-- Your objective --
In your copy of the records, include every word exactly and no pictures.

----- Study material -----

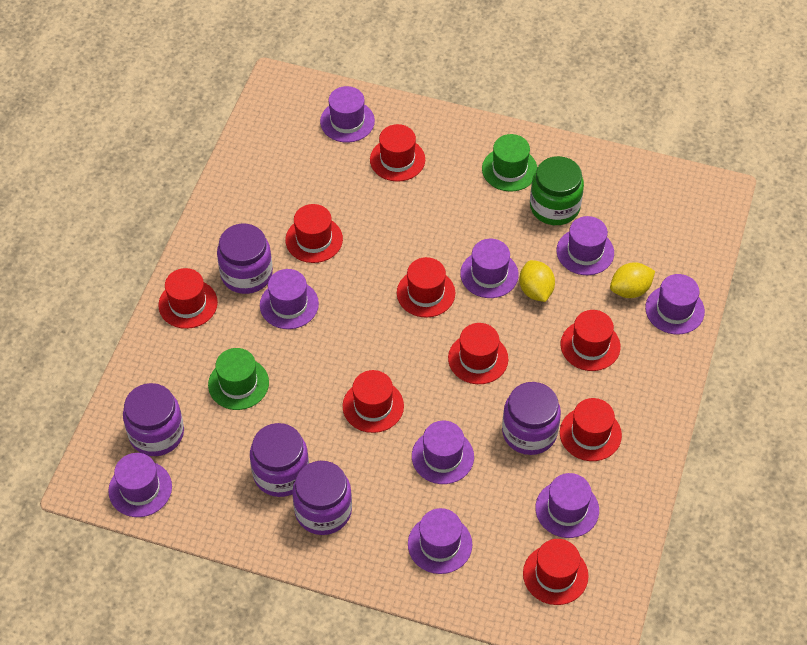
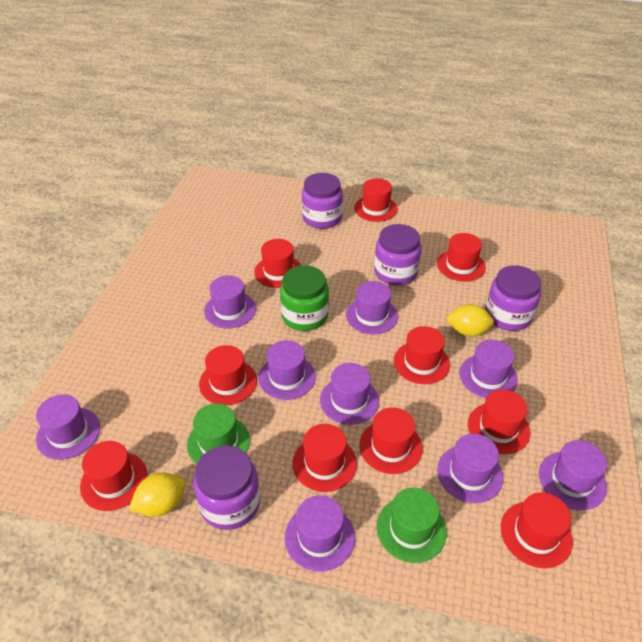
purple jar: 5 -> 4
red hat: 9 -> 10

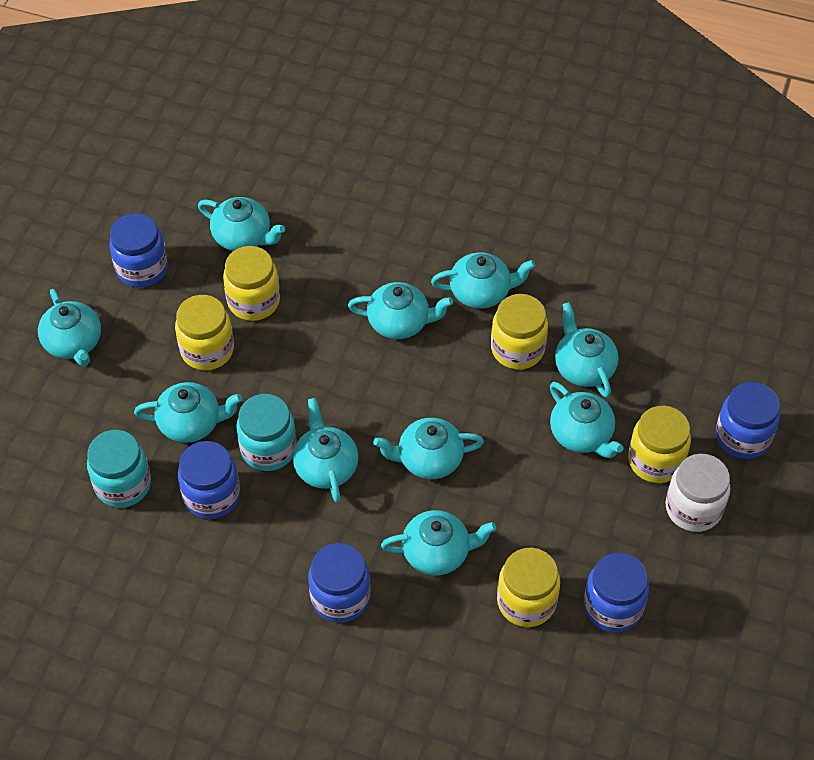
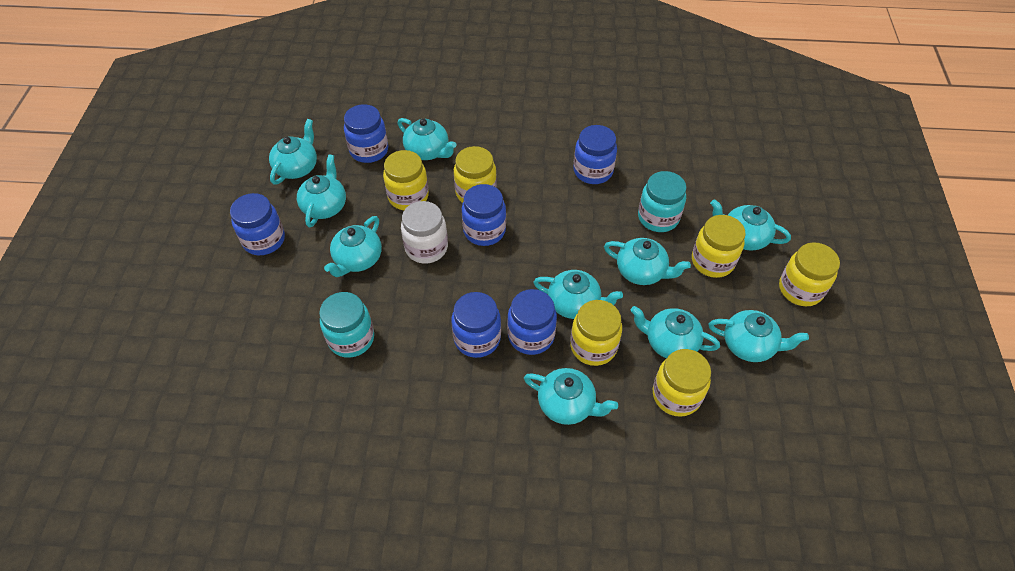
blue jar: 5 -> 6
yellow jar: 5 -> 6

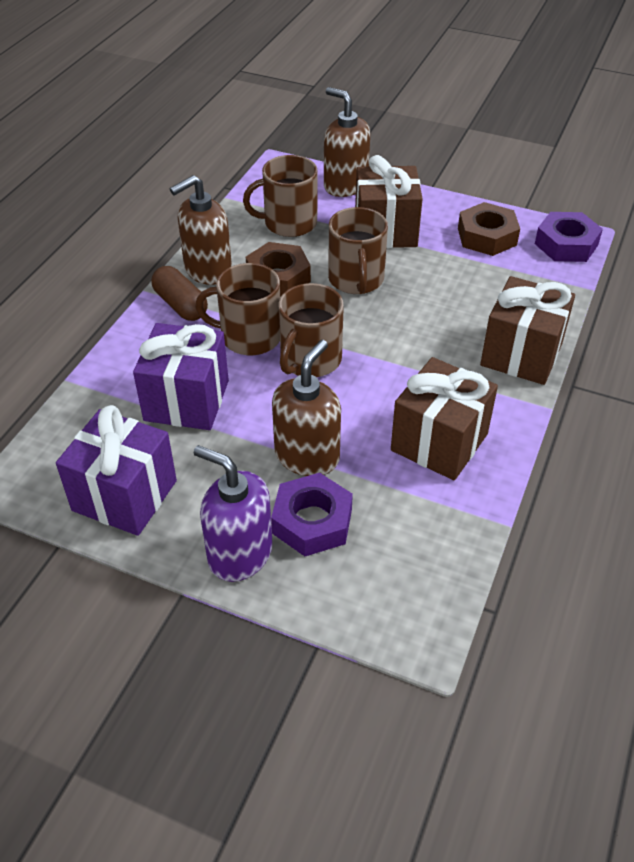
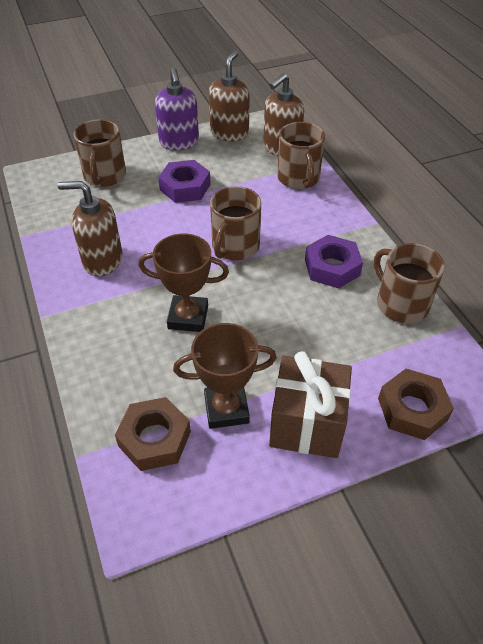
brown capsule: 1 -> 0
brown gift: 3 -> 1
brown trophy: 0 -> 2
purple gift: 2 -> 0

-----

-- Solution for this task --
purple jar: 5 -> 4
red hat: 9 -> 10

blue jar: 5 -> 6
yellow jar: 5 -> 6

brown capsule: 1 -> 0
brown gift: 3 -> 1
brown trophy: 0 -> 2
purple gift: 2 -> 0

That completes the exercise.